> [Task goal] Using the data below, output a verbatim copy of the lines between the one holding "none -> orange brick I1:I4 level 1" and the one holding "none -> red cone G3 level 3", inclusive, without any pictures.

□ □ □

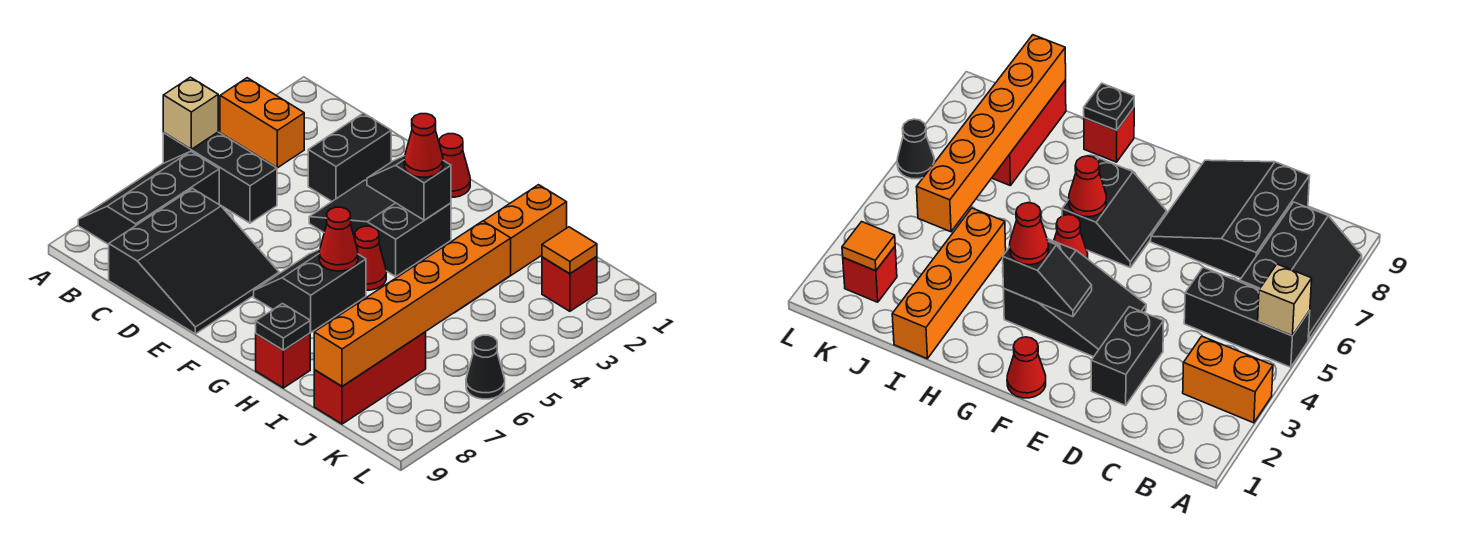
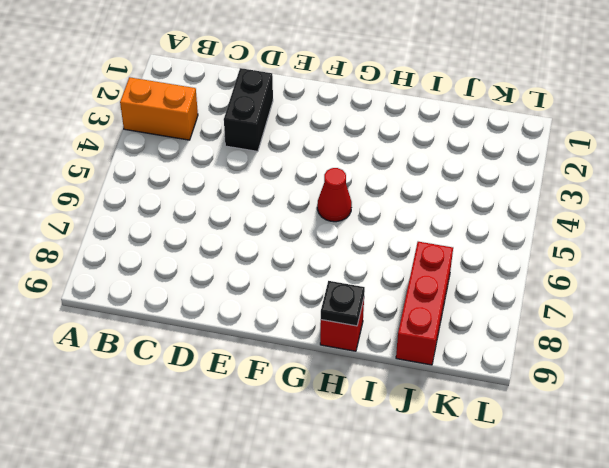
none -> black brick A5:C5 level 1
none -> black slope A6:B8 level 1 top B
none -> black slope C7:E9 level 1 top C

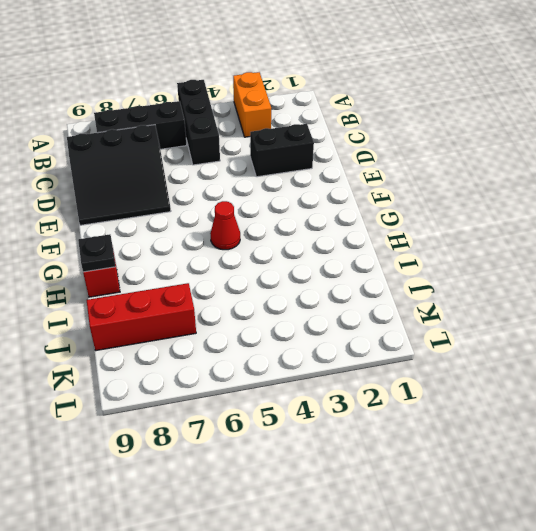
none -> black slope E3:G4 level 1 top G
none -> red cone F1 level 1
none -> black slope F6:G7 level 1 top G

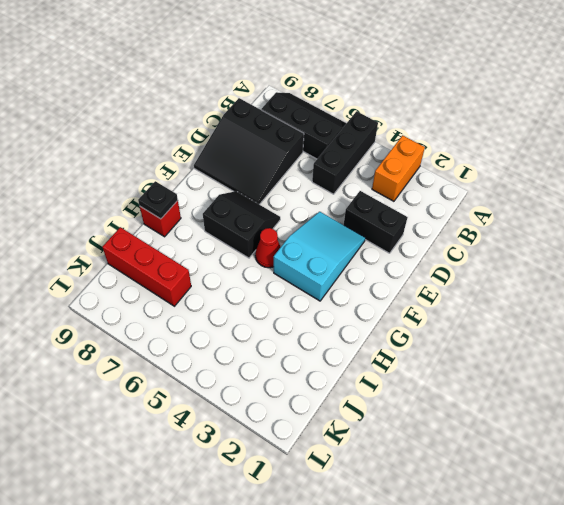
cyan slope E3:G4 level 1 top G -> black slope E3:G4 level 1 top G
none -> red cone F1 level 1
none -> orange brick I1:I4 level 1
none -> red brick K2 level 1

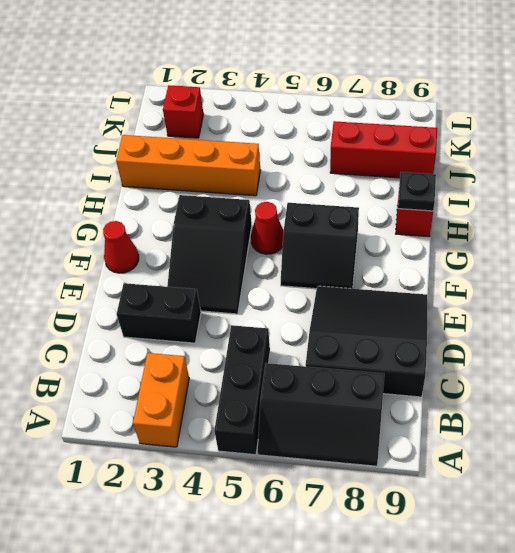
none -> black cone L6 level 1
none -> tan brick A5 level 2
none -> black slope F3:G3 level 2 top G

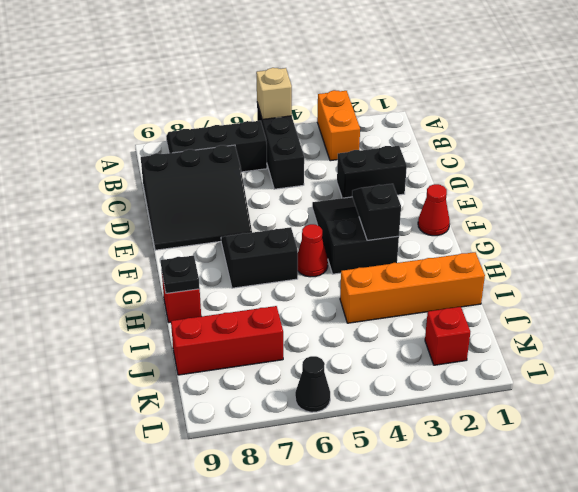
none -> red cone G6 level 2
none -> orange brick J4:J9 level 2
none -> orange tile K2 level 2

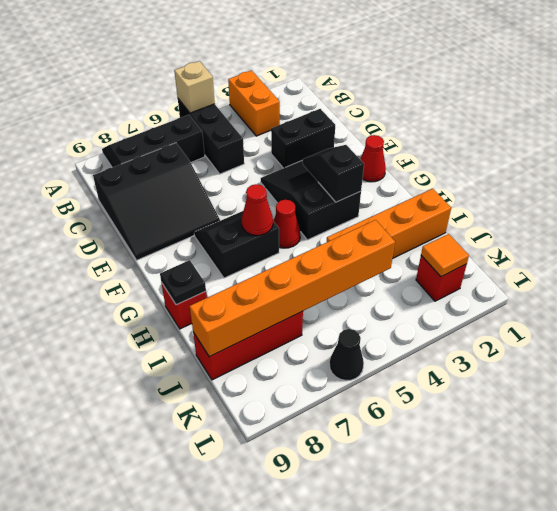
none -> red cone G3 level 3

□ □ □

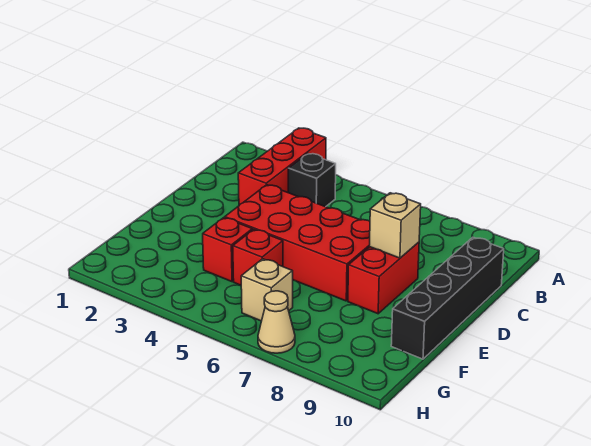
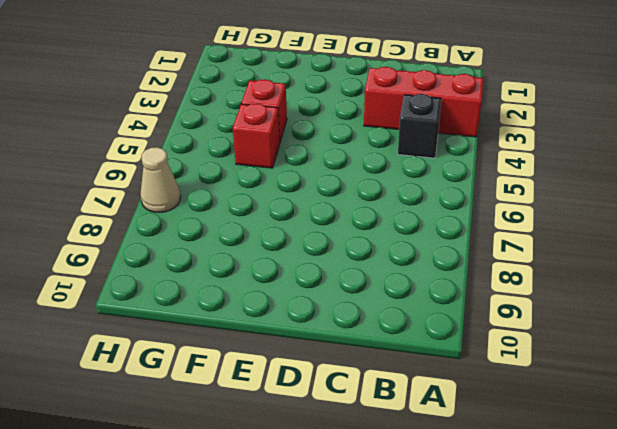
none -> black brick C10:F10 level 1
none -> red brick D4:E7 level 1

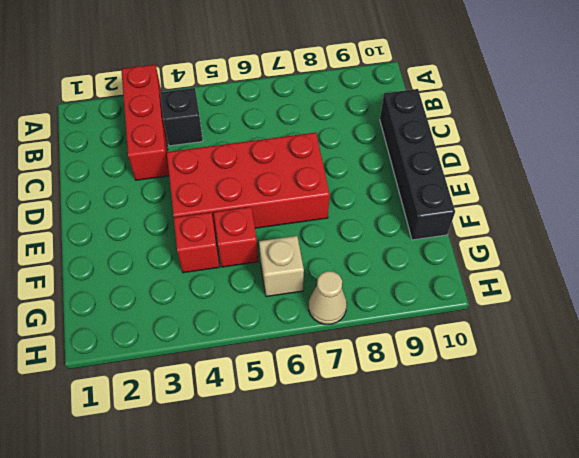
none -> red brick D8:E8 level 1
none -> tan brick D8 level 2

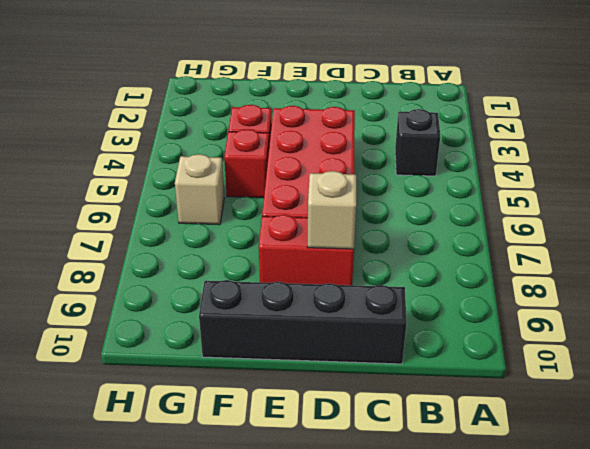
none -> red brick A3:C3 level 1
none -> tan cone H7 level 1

□ □ □

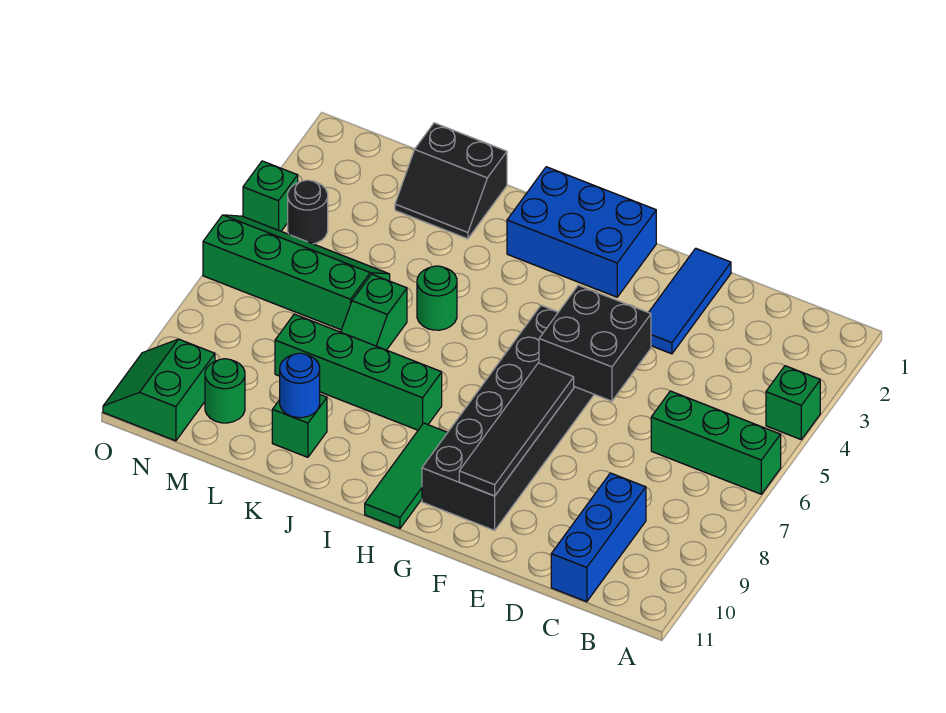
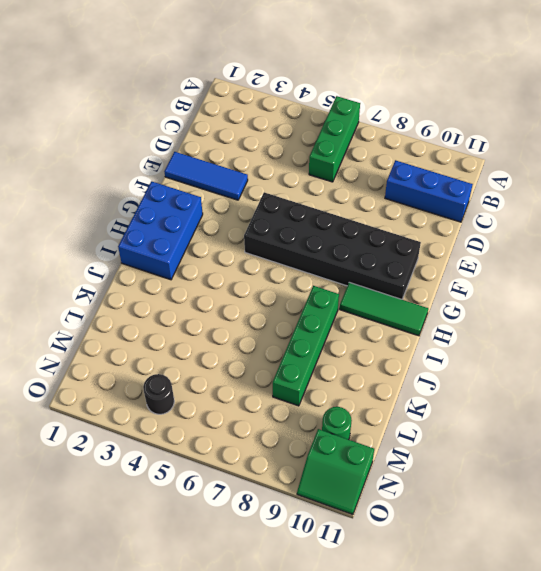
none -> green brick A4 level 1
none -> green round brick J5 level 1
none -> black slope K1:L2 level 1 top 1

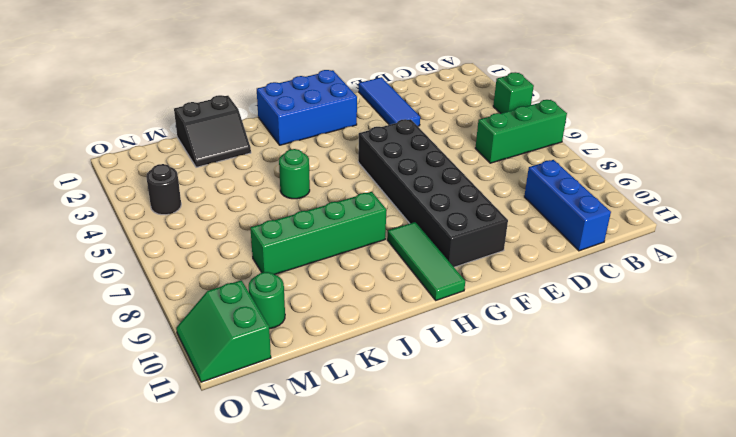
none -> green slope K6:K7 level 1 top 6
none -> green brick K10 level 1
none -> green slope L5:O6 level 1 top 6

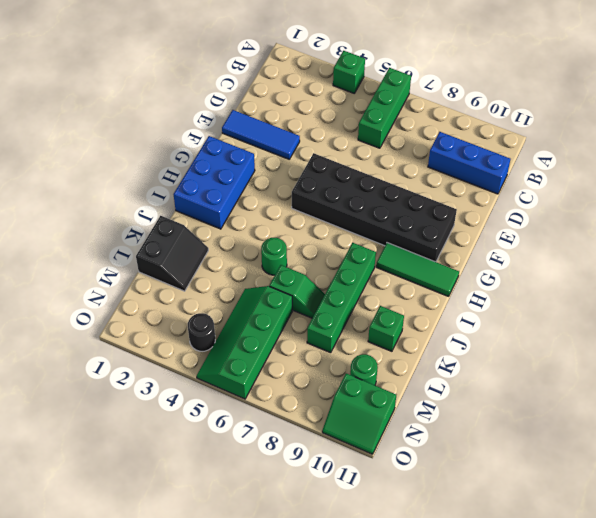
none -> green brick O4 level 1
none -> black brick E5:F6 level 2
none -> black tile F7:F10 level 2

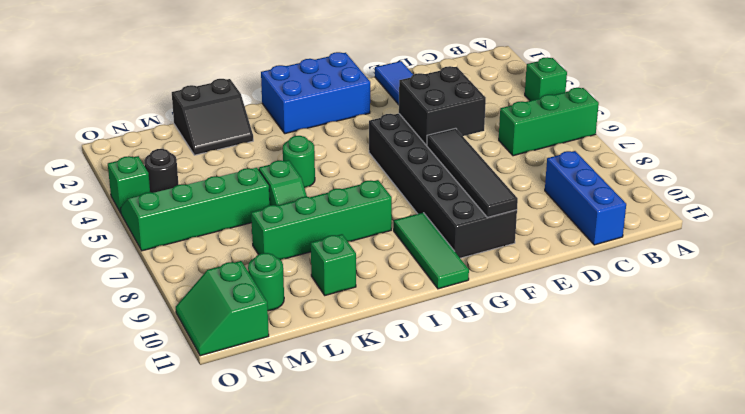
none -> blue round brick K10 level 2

□ □ □

> [Written answer]
none -> orange brick I1:I4 level 1
none -> red brick K2 level 1

none -> black cone L6 level 1
none -> tan brick A5 level 2
none -> black slope F3:G3 level 2 top G

none -> red cone G6 level 2
none -> orange brick J4:J9 level 2
none -> orange tile K2 level 2

none -> red cone G3 level 3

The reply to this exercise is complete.